Data in this exercise >>
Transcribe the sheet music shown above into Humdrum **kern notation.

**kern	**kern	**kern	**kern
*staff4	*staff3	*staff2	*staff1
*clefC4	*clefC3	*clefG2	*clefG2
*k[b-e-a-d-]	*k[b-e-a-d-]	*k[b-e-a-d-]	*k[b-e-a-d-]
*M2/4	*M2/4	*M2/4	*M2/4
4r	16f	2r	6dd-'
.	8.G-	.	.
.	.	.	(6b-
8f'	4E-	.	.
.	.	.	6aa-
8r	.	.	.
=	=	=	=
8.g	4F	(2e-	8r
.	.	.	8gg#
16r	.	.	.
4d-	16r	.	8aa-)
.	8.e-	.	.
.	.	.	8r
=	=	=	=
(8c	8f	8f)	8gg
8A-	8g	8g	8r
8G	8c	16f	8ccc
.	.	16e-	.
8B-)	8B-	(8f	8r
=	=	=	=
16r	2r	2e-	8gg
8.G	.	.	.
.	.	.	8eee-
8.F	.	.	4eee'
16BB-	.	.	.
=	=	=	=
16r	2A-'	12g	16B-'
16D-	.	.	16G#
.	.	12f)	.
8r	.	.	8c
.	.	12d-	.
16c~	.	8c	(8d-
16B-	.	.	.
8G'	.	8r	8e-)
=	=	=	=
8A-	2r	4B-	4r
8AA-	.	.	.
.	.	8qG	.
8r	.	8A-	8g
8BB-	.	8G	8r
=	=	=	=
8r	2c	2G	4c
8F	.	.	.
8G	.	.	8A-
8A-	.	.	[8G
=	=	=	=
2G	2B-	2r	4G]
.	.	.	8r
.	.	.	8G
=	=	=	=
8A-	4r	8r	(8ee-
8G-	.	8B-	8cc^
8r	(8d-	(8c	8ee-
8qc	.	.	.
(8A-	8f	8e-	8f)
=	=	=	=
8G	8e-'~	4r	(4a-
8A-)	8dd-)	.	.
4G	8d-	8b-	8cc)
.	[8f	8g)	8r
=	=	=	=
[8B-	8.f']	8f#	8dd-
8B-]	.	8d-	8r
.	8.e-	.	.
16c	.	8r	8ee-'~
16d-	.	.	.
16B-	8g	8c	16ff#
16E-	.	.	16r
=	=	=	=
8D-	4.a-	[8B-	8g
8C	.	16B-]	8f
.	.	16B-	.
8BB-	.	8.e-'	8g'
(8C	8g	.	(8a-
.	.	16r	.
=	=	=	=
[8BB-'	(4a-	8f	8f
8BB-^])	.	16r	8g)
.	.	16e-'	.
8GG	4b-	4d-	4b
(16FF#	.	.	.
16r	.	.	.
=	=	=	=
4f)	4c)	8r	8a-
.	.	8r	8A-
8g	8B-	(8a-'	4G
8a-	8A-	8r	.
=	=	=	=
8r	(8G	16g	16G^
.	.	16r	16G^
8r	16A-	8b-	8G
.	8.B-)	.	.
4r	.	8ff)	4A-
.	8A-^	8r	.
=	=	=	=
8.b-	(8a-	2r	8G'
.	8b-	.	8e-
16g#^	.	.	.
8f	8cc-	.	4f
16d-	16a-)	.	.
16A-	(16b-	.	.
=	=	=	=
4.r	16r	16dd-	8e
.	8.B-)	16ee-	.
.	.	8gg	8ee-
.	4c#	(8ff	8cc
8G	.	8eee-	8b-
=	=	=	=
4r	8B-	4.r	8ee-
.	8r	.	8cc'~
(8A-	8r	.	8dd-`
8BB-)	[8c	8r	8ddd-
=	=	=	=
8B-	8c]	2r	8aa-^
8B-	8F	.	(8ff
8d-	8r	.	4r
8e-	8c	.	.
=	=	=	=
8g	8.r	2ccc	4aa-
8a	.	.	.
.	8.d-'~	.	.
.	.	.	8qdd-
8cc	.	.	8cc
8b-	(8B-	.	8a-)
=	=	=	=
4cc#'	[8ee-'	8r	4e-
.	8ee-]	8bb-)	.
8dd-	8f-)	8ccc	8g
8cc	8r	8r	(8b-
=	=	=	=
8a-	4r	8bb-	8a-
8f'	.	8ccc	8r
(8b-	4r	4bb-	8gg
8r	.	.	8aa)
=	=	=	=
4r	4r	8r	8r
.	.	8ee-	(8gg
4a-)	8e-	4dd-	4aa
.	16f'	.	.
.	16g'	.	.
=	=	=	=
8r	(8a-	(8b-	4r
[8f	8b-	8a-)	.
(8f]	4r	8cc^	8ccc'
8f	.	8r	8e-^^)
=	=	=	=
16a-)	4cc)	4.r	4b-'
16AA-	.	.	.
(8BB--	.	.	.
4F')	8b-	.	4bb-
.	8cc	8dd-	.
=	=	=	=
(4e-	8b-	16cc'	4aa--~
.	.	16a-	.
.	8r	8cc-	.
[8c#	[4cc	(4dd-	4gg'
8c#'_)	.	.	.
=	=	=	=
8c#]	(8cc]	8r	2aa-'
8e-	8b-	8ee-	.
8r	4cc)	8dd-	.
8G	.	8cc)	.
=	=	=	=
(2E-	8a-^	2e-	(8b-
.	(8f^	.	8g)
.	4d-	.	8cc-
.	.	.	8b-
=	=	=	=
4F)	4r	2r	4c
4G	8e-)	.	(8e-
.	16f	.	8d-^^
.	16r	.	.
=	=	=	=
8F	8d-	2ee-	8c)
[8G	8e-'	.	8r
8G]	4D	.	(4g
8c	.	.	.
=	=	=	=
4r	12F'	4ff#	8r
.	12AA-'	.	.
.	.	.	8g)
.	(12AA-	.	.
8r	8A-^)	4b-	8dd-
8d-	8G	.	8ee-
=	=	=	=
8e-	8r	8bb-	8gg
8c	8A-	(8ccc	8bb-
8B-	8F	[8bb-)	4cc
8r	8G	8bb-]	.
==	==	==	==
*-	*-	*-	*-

Required task >> Count the lines in the entries above that contain the string "kern". Reply with the number only.

Task result >> 2